Problem to solve:
Aside from the pictures, the entries should be given again exactly.

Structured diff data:
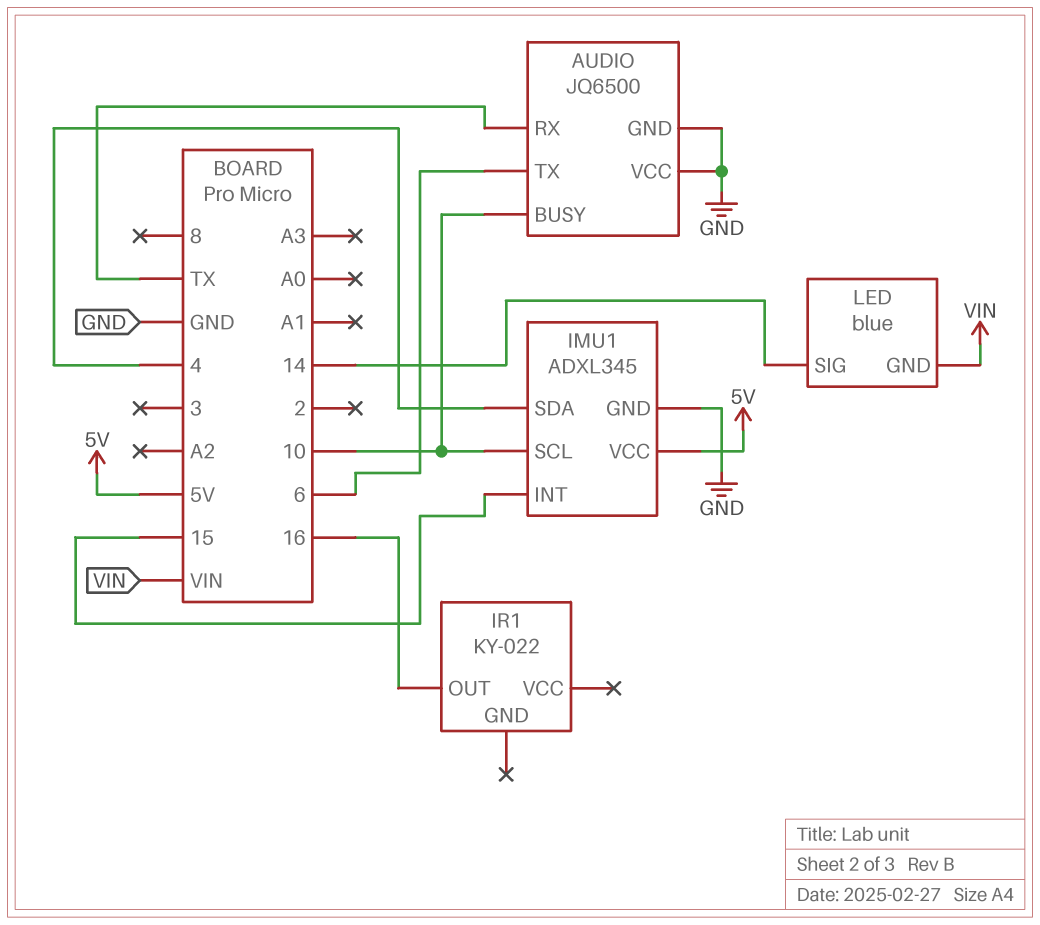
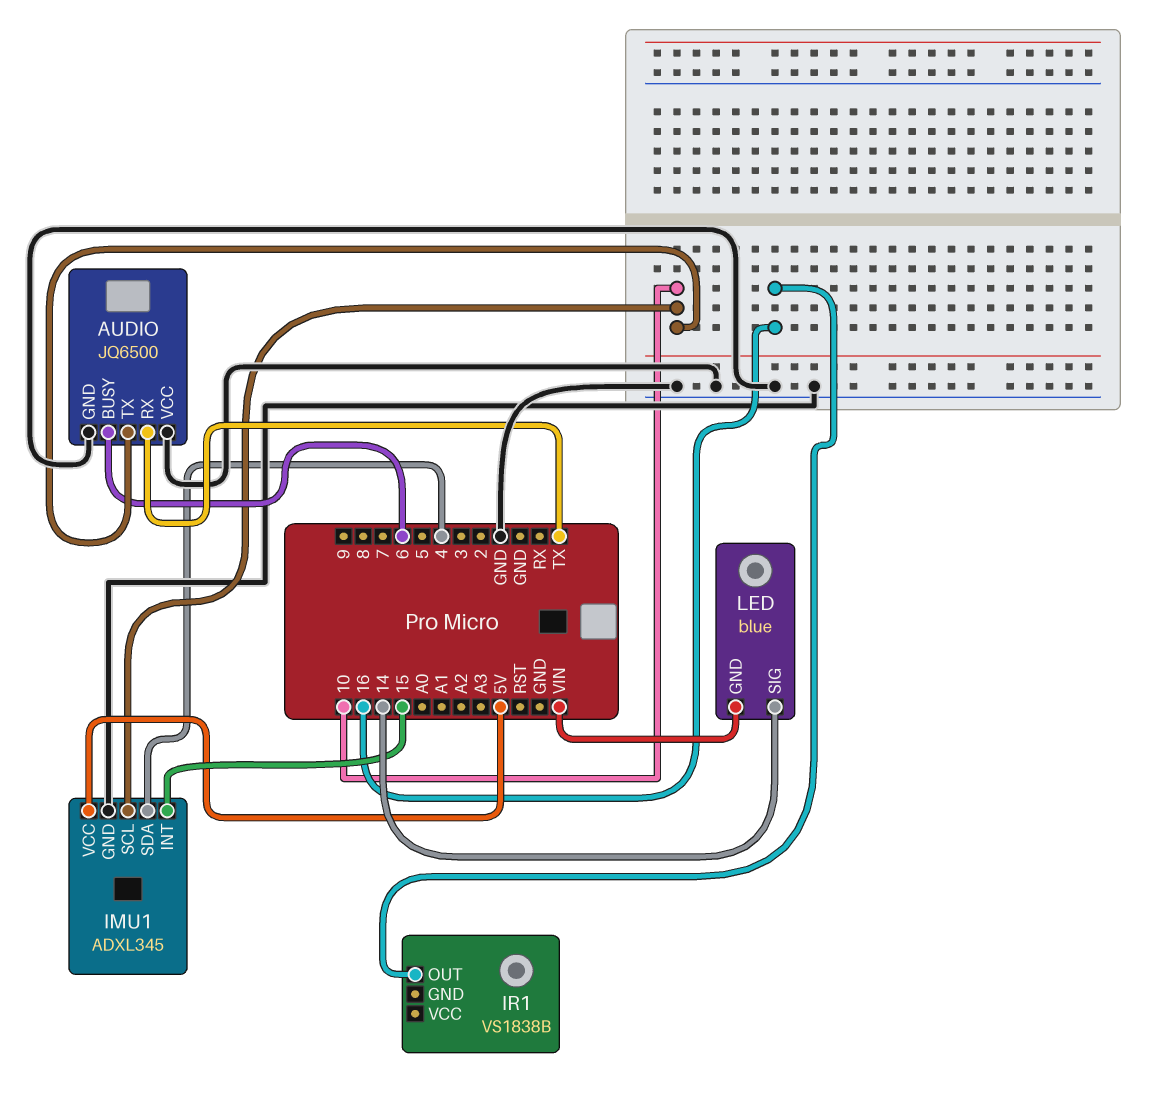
AUDIO pin BUSY: 10 -> 6
AUDIO pin TX: 6 -> 10
IR1: KY-022 -> VS1838B

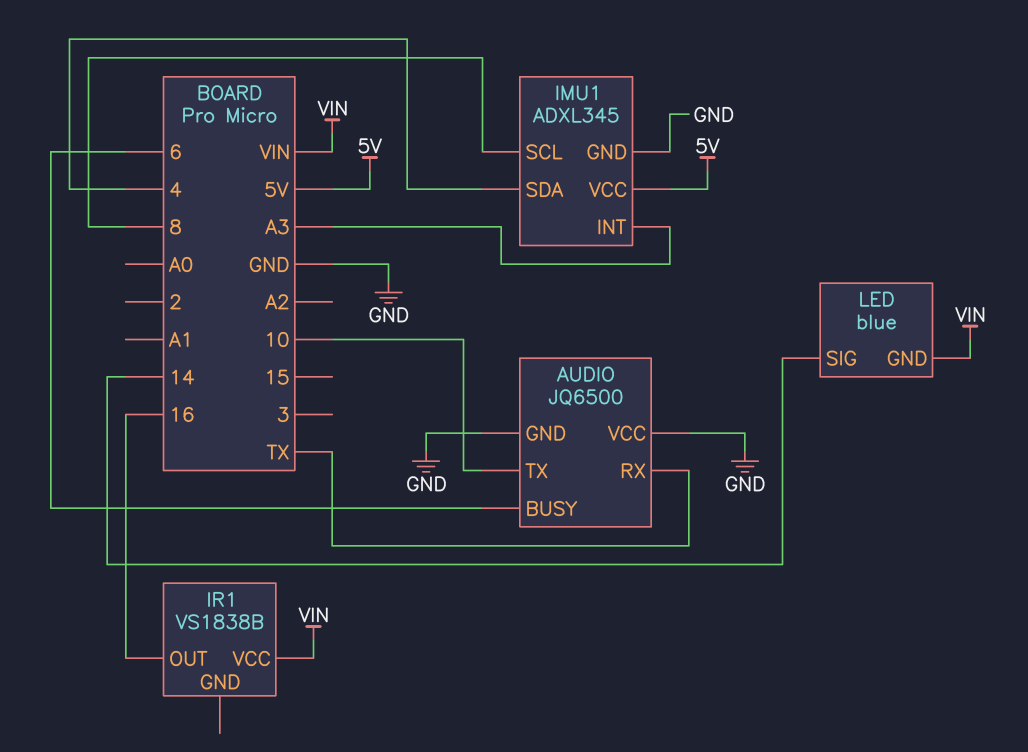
IMU1 pin INT: 15 -> A3
IMU1 pin SCL: 10 -> 8
IR1 pin VCC: none -> VIN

Result of the exercise:
AUDIO pin BUSY: 10 -> 6
AUDIO pin TX: 6 -> 10
IR1: KY-022 -> VS1838B

IMU1 pin INT: 15 -> A3
IMU1 pin SCL: 10 -> 8
IR1 pin VCC: none -> VIN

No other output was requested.